* _EXERCISE PROMPT_: Beginning at the line that contains "camera: 45 degrees left, 15 degrees up" and finishing at the line that contains "(203, 419) = (462, 526): grey", output the data below exactly. Include both end lines and no pictures.

* _DATA FOR THE TASK_:
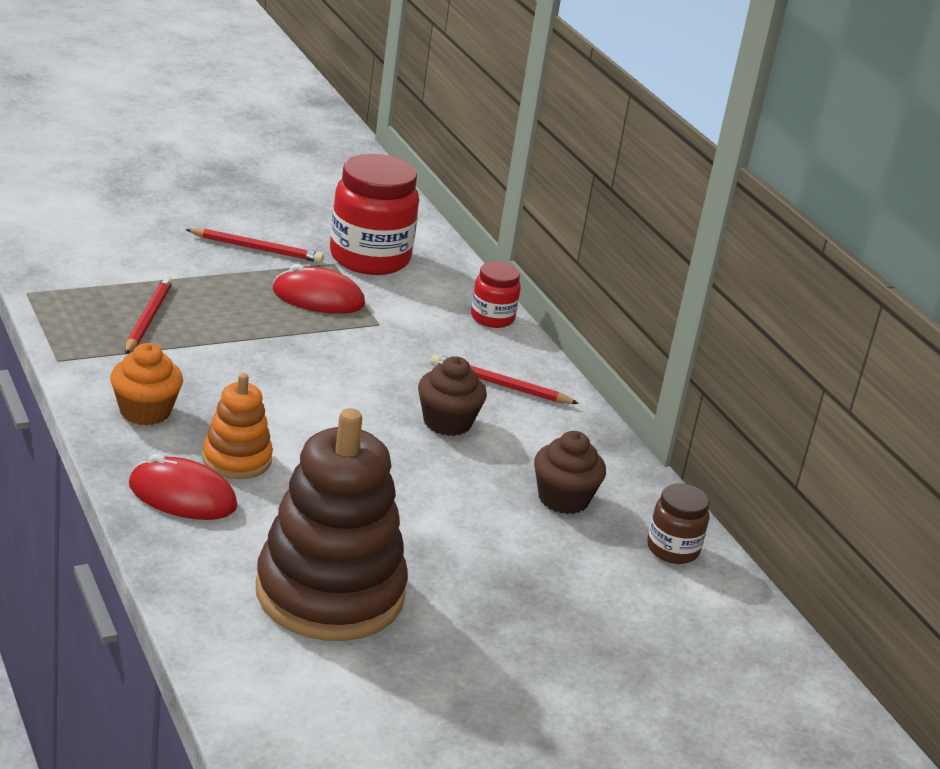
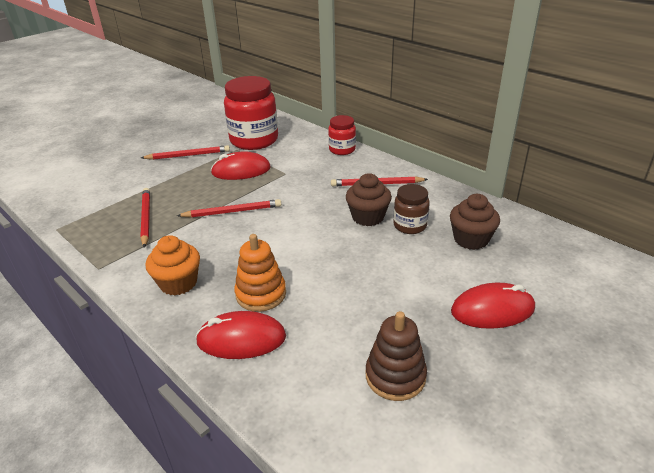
camera: 15 degrees left, 5 degrees up
(267, 350) = (232, 212): none -> red pencil
(330, 593) = (395, 376): brown stacking toy -> brown stacking toy, size x0.51
(508, 579) = (492, 310): none -> red mouse
(672, 549) = (556, 247): brown jar -> brown jar (410, 225)

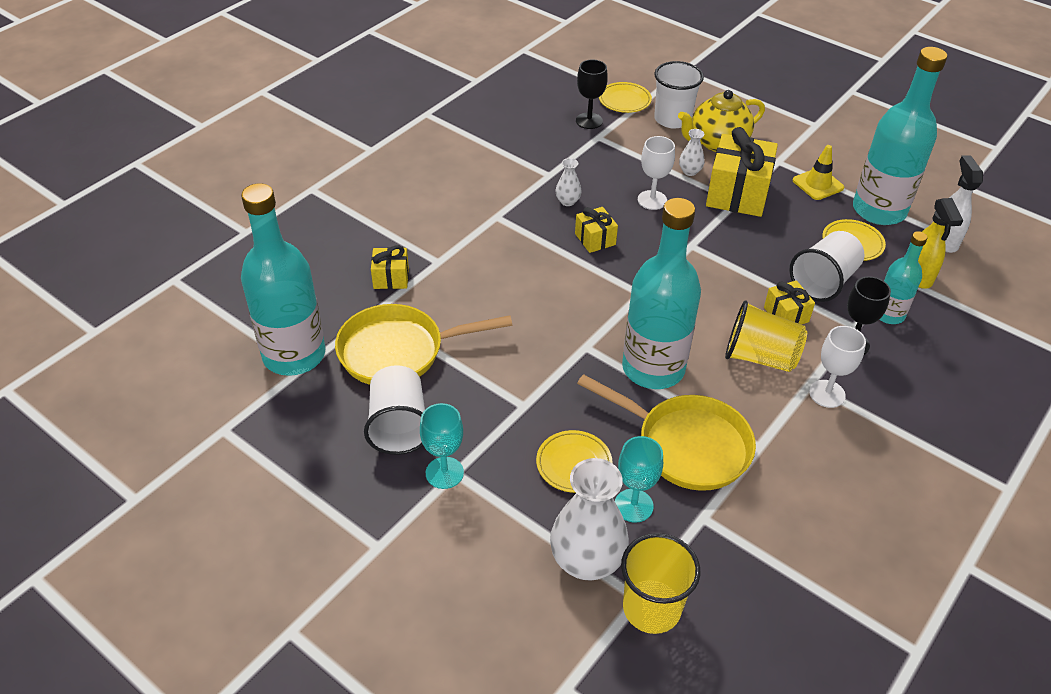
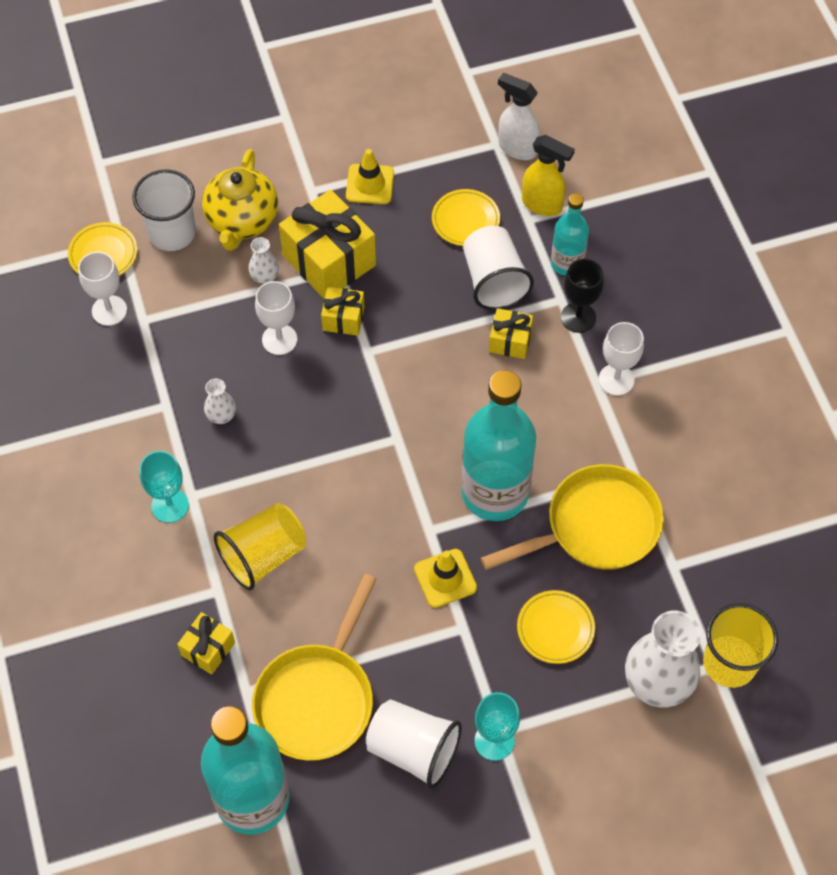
camera: 55 degrees left, 15 degrees up
(555, 375) = (445, 578): none -> yellow traffic cone
(589, 121) = (109, 310): black goblet -> white goblet
(595, 239) = (295, 428): yellow gift -> yellow gift (343, 319)
(633, 505) = (628, 610): turquoise goblet -> turquoise goblet (170, 505)
(760, 357) = (542, 399): yellow cup -> yellow cup (263, 555)
(879, 210) = (441, 165): turquoise bottle -> none

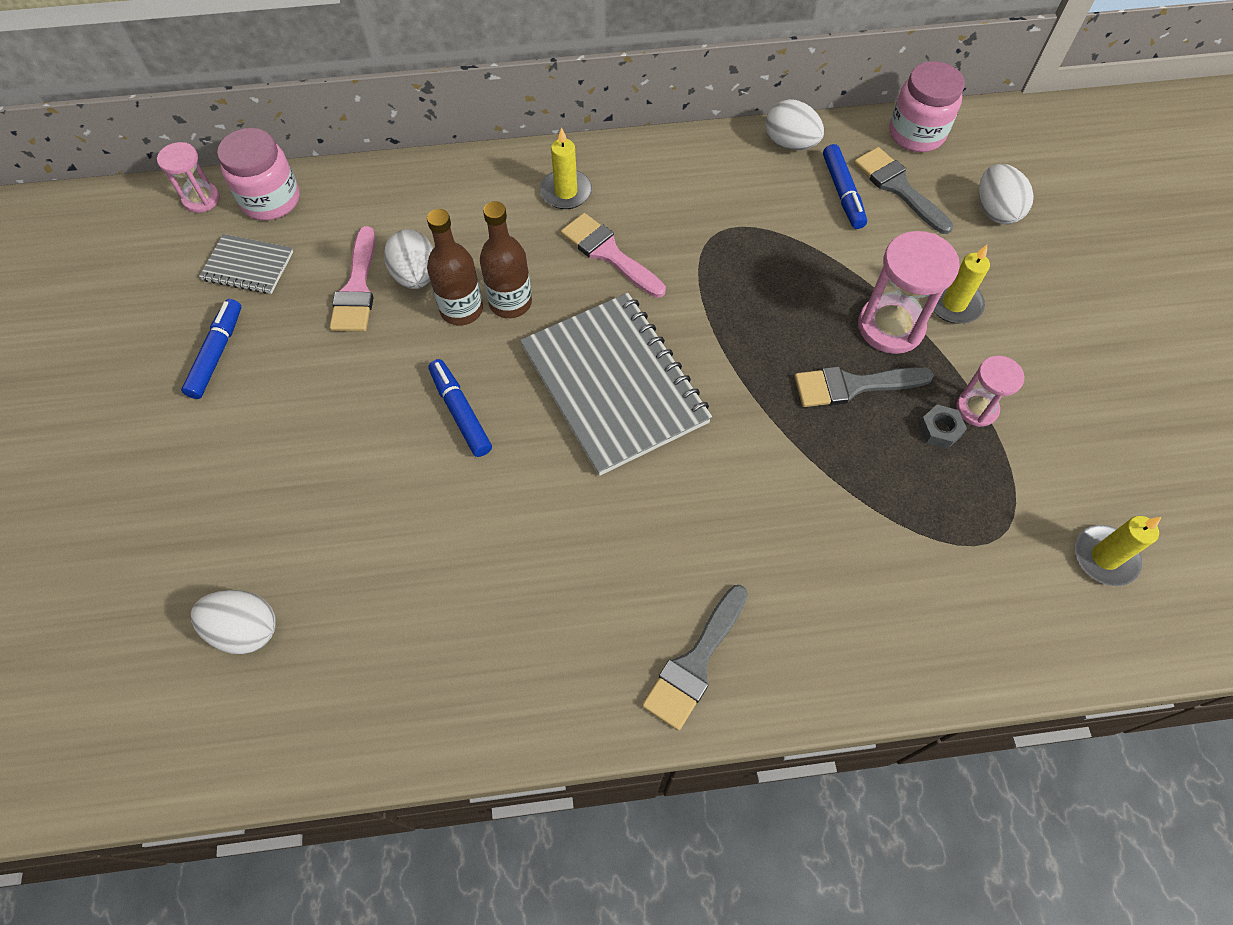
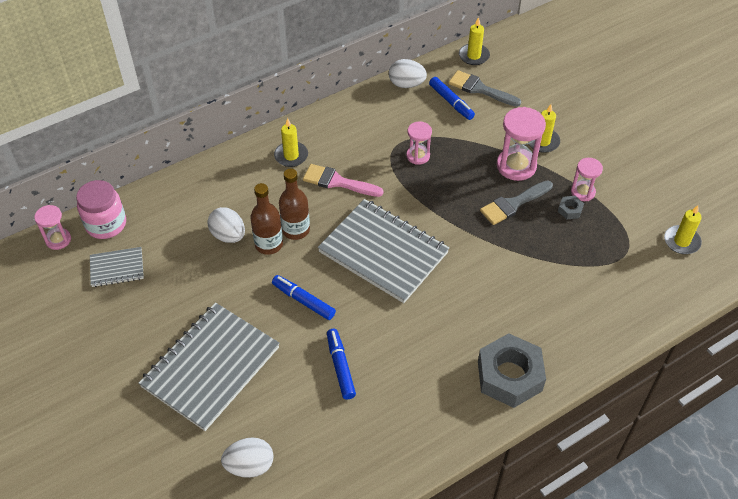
camera: 25 degrees left, 10 degrees down
(216, 354) = (130, 326): blue marker -> blue marker (340, 367)
(281, 458) = (211, 367): none -> grey notebook
(357, 288) = (196, 255): pink brush -> none
(695, 663) = (509, 376): grey brush -> grey nut
(747, 257) = (418, 156): none -> pink hourglass
(916, 134) = (473, 56): pink jar -> yellow candle
(995, 211) = (538, 84): white egg -> none

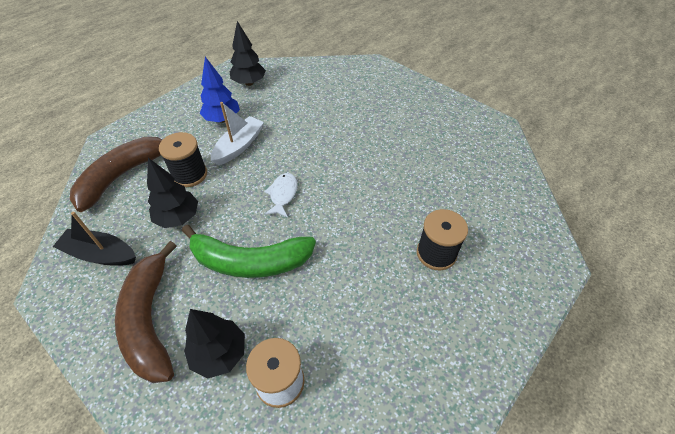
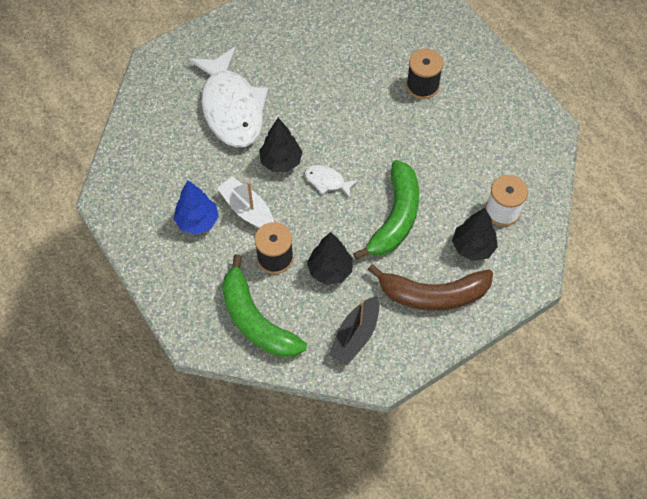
camera: 75 degrees left, 10 degrees up
(123, 175) = (256, 320): brown banana -> green banana
(249, 83) = (140, 187): black tree -> black tree (281, 161)
(344, 114) = (231, 107): none -> white fish

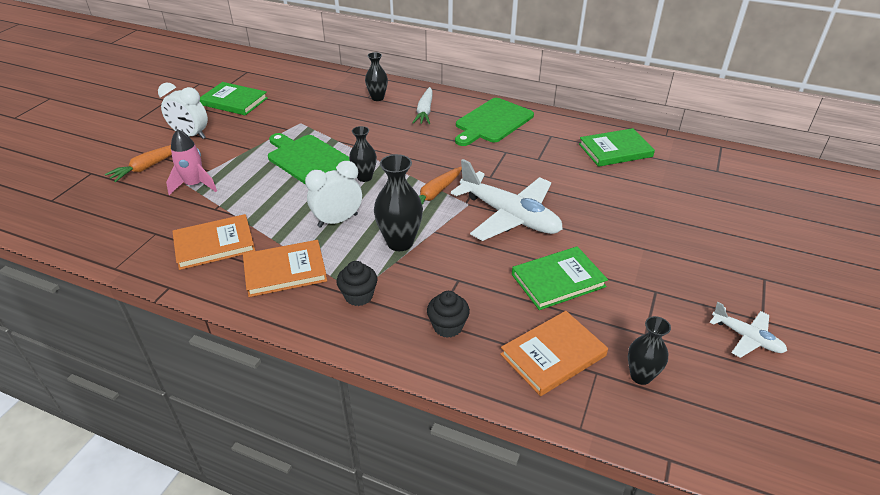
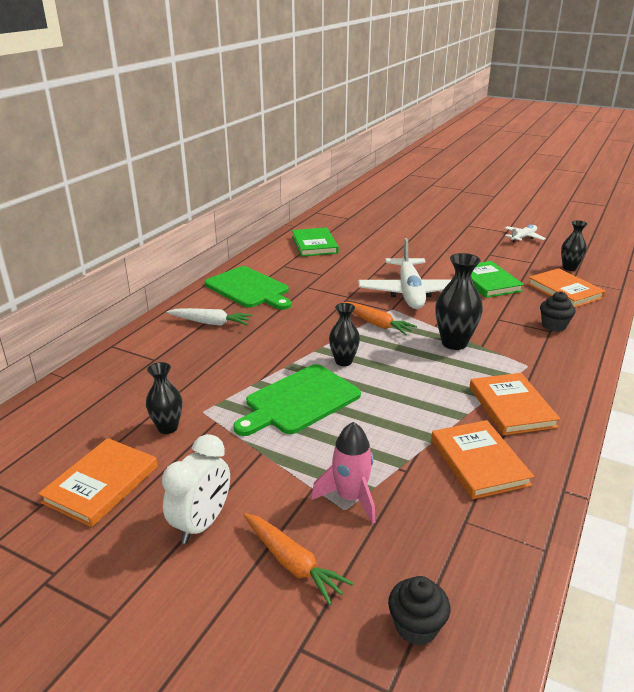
camera: 85 degrees left, 10 degrees down
(234, 101) = (101, 484): green book -> orange book
(337, 220) = (423, 377): white clock -> none
(358, 296) = (533, 364): black cupcake -> black cupcake (416, 626)
(377, 98) = (161, 352): black vase -> black vase (167, 428)
(509, 216) = (409, 292): white plane -> white plane turned 135 degrees clockwise

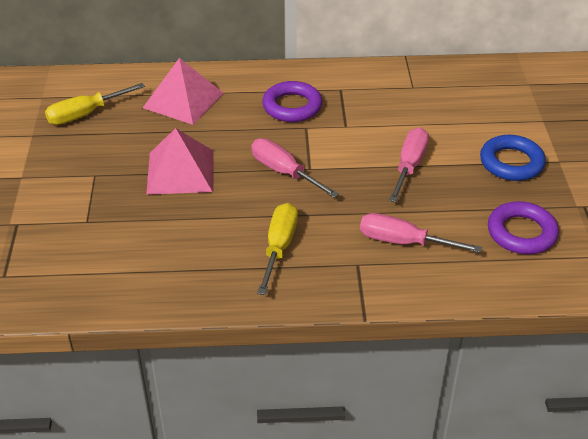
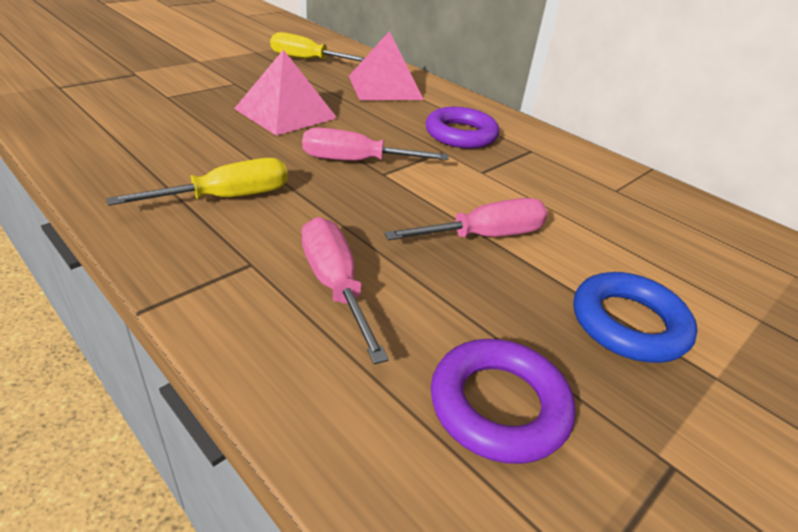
camera: 45 degrees right, 5 degrees down
(284, 172) = (356, 161): pink screwdriver -> pink screwdriver turned 90 degrees counterclockwise

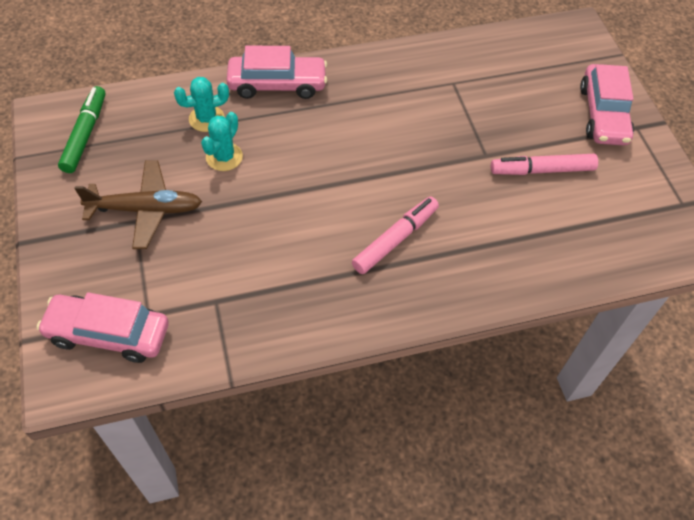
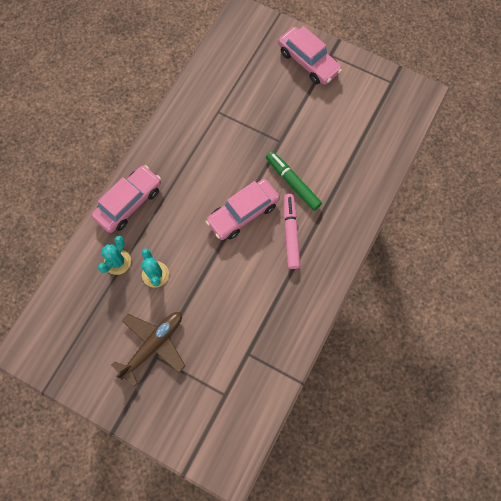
camera: 45 degrees left, 15 degrees up
(85, 134) = (63, 339): green marker -> green marker (292, 183)
(108, 334) = (219, 424): pink car -> pink car (243, 213)
(542, 170) = (314, 124): pink marker -> none

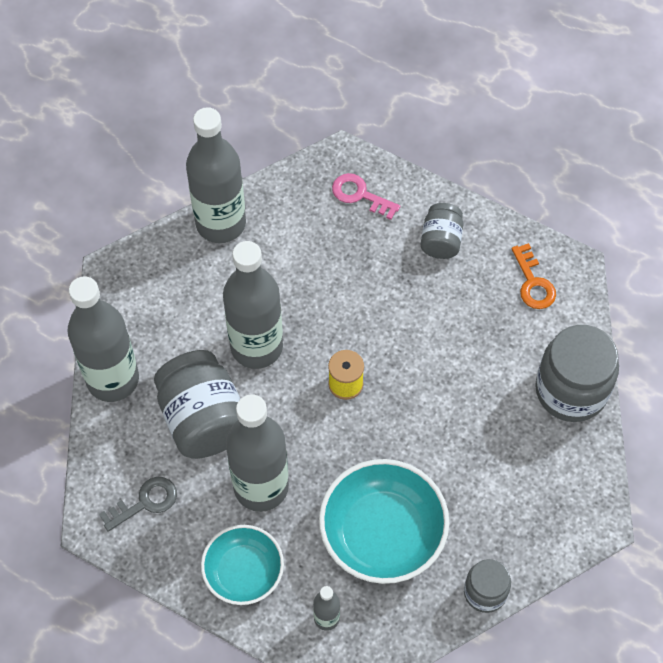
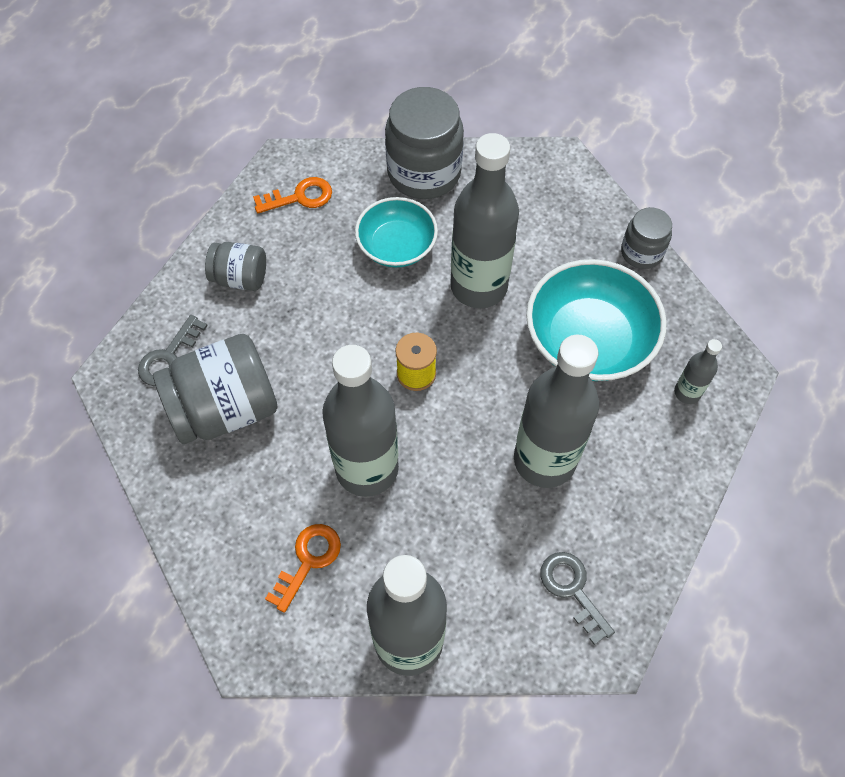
camera: 90 degrees left, 0 degrees up
(180, 307) = (308, 560): none -> orange key
(203, 419) = (462, 526): grey jar -> grey jar (225, 408)
(221, 223) = (190, 515): grey bottle -> grey bottle (478, 286)
(243, 572) = (646, 476): turquoise bowl -> turquoise bowl (397, 246)
(360, 195) = (169, 357): pink key -> grey key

* _ANSWER BELOW_:
camera: 45 degrees left, 15 degrees up
(85, 134) = (63, 339): green marker -> green marker (292, 183)
(108, 334) = (219, 424): pink car -> pink car (243, 213)
(542, 170) = (314, 124): pink marker -> none

camera: 90 degrees left, 0 degrees up
(180, 307) = (308, 560): none -> orange key
(203, 419) = (462, 526): grey jar -> grey jar (225, 408)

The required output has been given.